- _Job_
The pictures in the listing below are to be skipped, while the lines between the line holding "(495, 274) = (241, 343): turquoise" and the line holding "(360, 304) = (422, 181): turquoise", inclusive, are to be output exactly.

- _Records for the task_
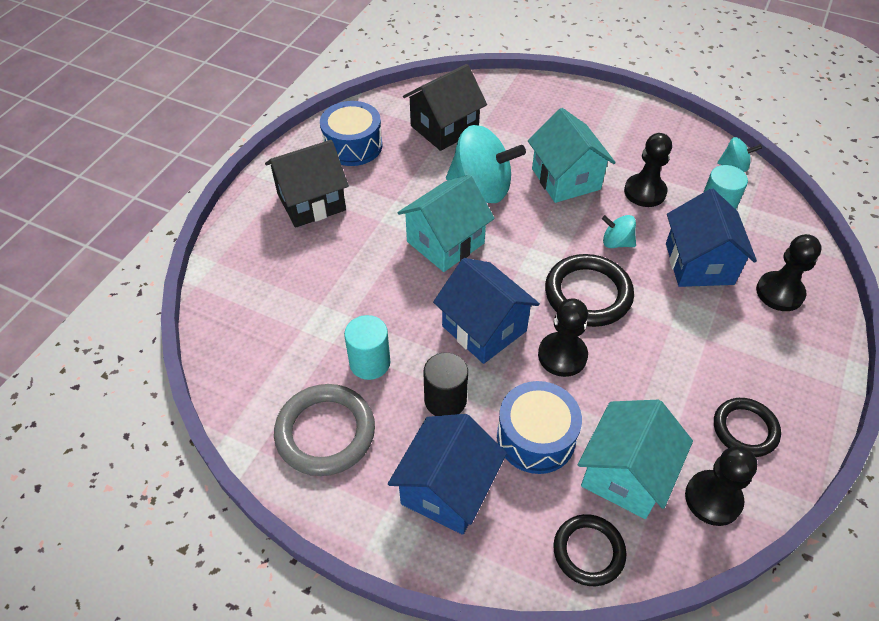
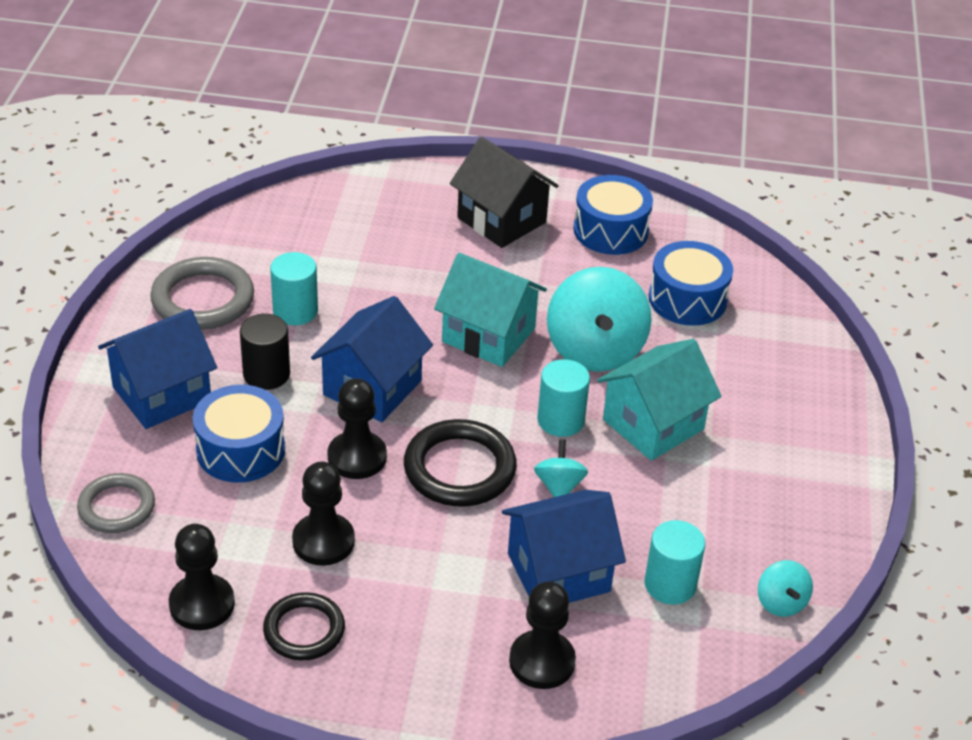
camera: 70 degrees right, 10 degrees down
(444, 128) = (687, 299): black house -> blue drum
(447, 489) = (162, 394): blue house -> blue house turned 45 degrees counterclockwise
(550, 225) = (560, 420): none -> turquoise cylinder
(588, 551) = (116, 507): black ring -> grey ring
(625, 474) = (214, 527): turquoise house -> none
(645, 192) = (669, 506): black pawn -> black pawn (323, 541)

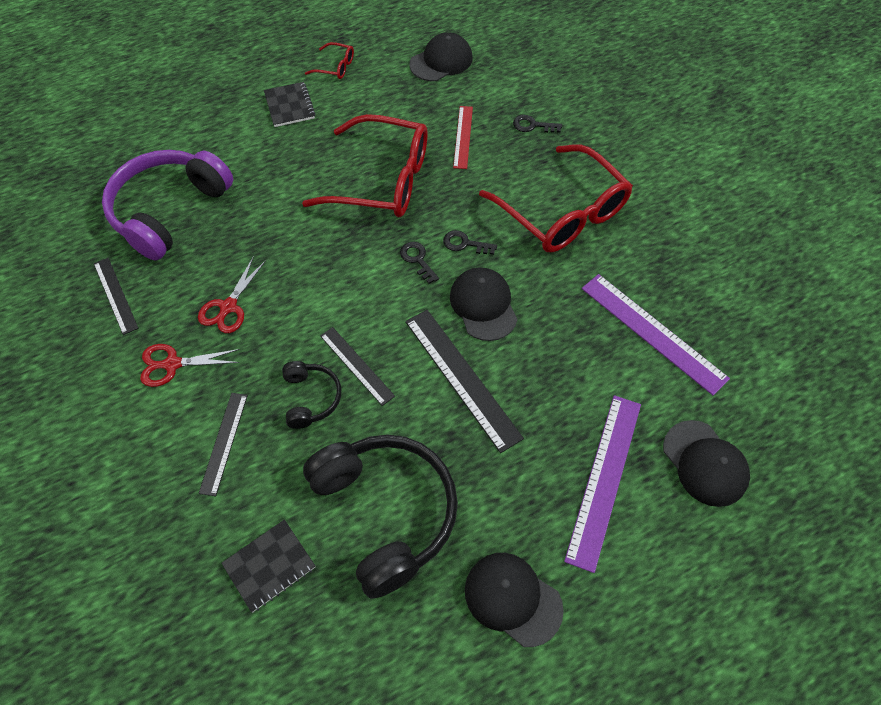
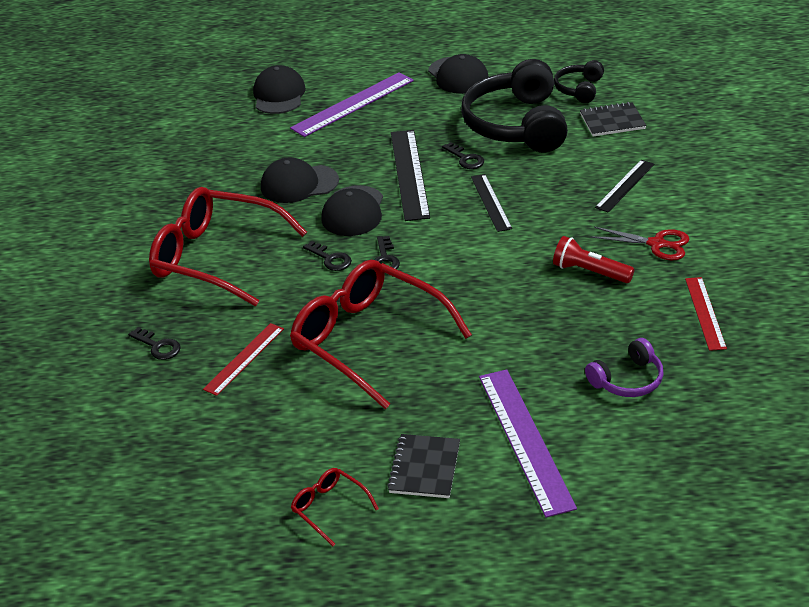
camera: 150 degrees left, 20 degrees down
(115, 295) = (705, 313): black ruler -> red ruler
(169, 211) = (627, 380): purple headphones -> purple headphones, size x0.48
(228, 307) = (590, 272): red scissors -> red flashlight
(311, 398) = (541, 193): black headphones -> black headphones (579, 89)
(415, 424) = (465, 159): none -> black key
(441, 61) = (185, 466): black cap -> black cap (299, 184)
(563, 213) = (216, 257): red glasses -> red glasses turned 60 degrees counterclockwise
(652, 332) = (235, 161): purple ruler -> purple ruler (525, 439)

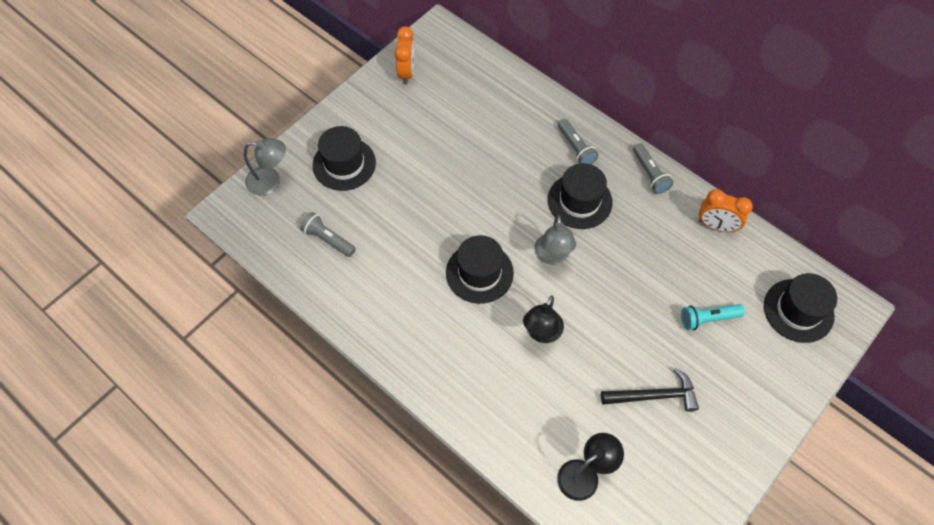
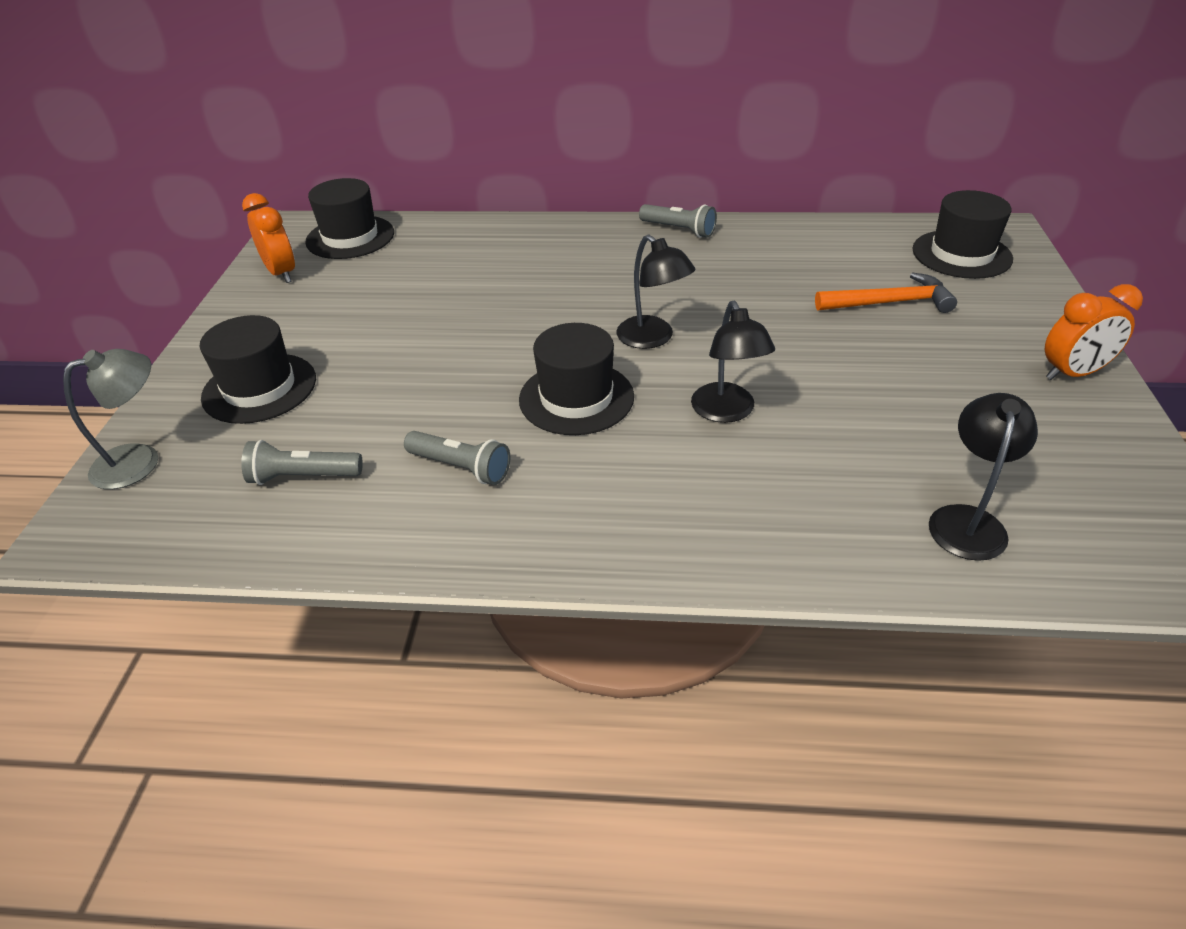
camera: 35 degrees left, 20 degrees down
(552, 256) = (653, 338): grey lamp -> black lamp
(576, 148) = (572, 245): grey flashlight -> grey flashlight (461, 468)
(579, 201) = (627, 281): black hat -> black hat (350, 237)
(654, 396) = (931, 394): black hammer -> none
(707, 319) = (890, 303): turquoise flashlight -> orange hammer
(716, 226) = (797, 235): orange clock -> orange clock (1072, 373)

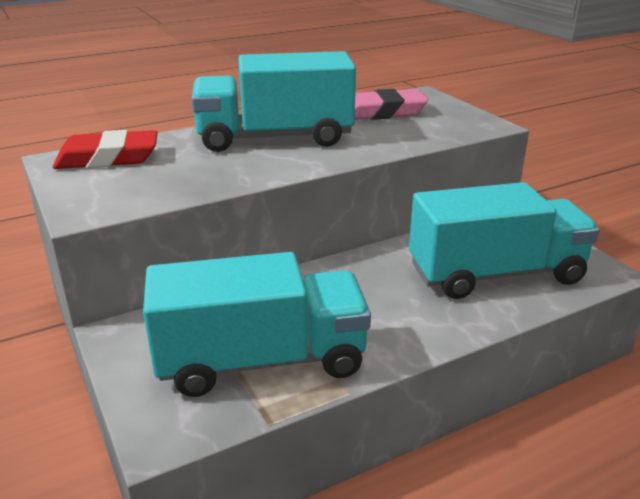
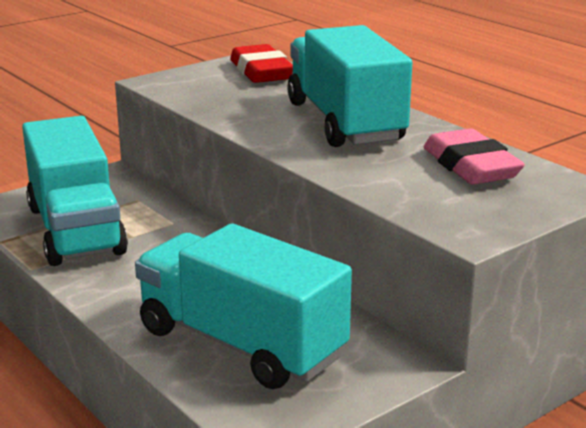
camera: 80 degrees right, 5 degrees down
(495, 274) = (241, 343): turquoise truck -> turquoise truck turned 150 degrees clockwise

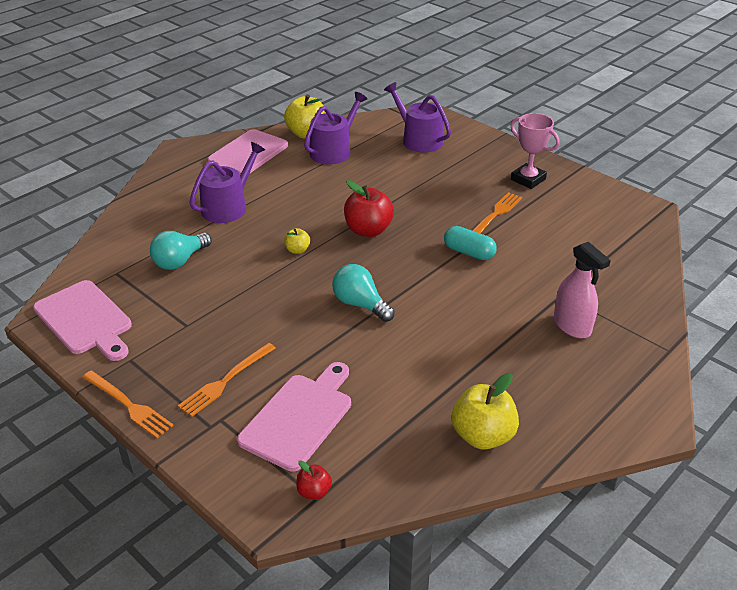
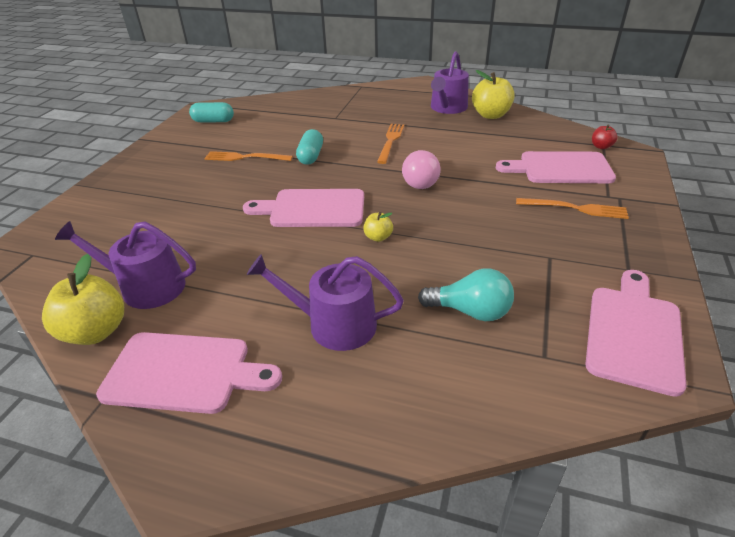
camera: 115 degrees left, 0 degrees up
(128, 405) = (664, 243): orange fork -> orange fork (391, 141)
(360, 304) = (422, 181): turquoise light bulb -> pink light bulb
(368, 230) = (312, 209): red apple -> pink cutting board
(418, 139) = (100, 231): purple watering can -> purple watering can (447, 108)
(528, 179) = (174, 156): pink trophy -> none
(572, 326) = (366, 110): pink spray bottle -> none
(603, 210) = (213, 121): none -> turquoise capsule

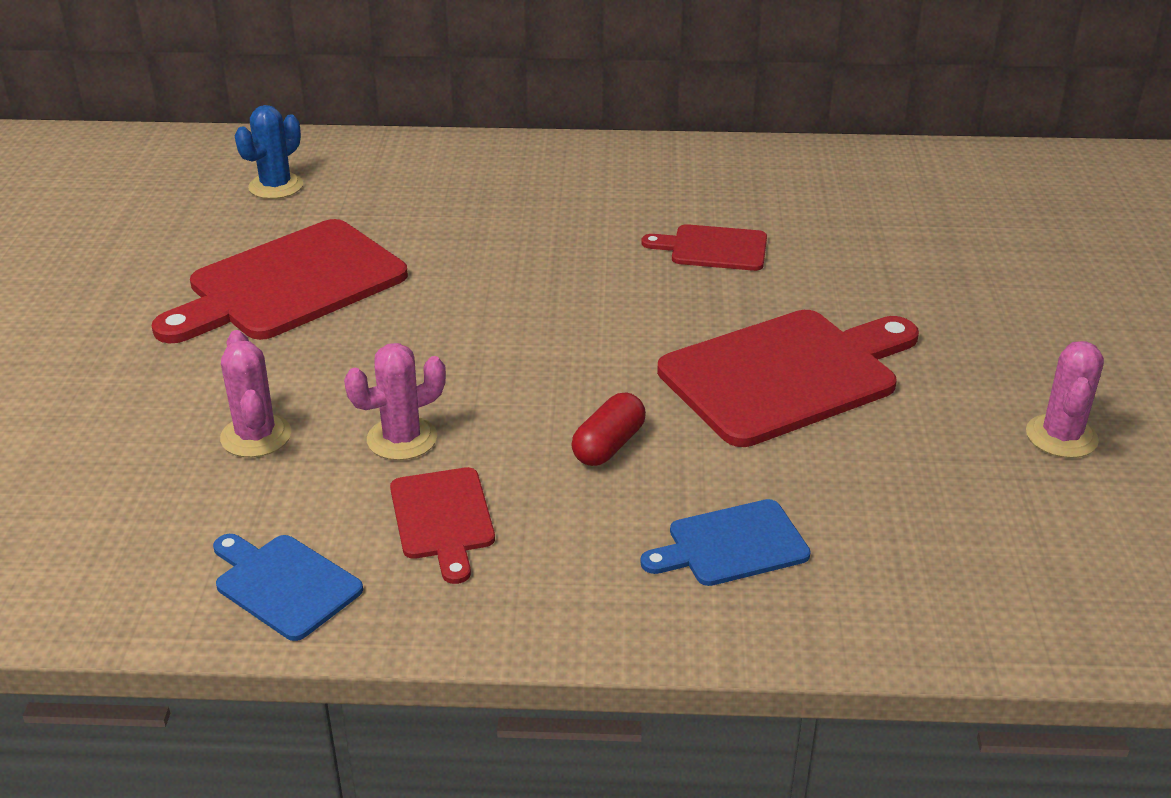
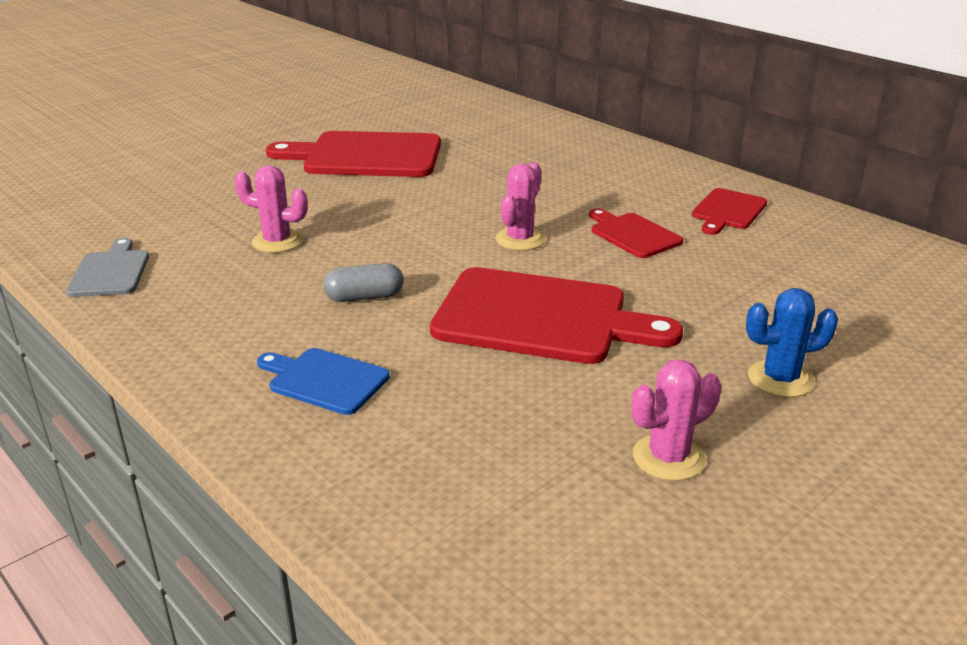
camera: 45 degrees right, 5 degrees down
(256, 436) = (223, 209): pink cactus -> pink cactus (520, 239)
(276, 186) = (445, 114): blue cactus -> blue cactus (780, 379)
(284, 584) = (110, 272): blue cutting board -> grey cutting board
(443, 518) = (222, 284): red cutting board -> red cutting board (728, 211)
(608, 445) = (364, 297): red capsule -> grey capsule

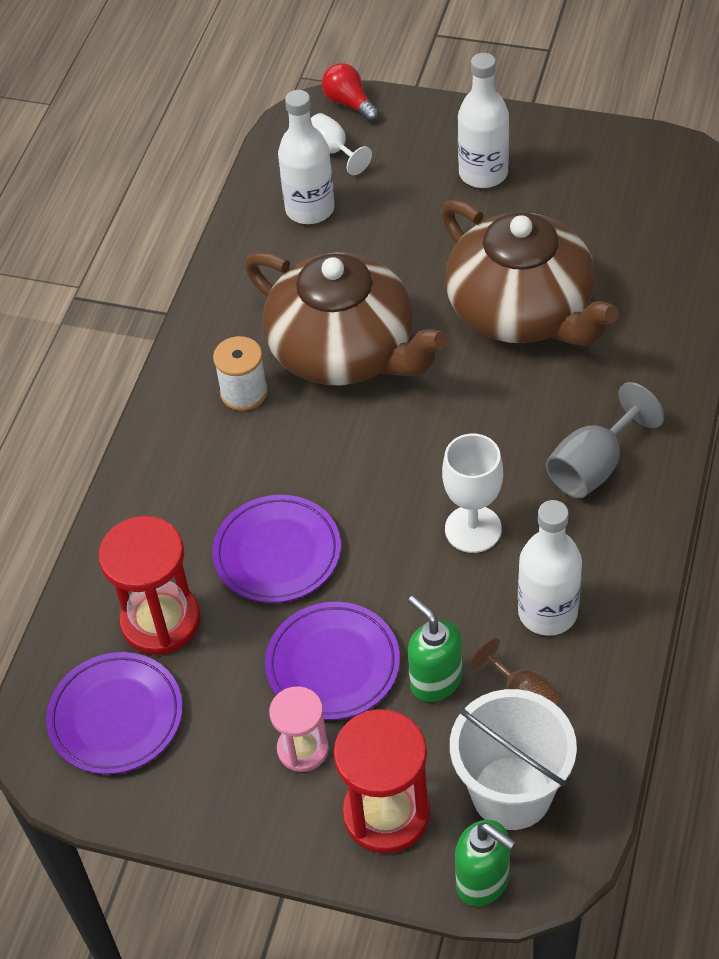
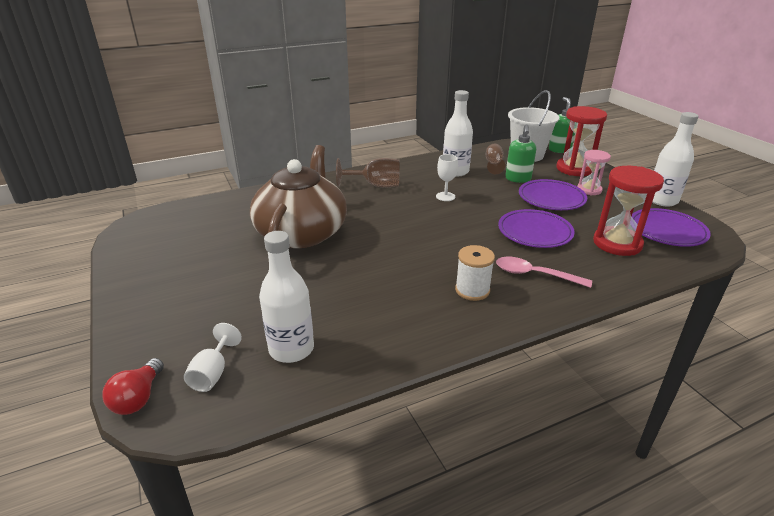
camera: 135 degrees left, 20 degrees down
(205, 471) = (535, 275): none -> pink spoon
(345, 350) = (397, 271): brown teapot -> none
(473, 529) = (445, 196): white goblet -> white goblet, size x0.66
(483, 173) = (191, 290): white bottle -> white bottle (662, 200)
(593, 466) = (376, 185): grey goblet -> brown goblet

- _Answer to the problem_
(495, 274) = (241, 343): turquoise truck -> turquoise truck turned 150 degrees clockwise

camera: 115 degrees left, 0 degrees up
(128, 405) = (664, 243): orange fork -> orange fork (391, 141)
(360, 304) = (422, 181): turquoise light bulb -> pink light bulb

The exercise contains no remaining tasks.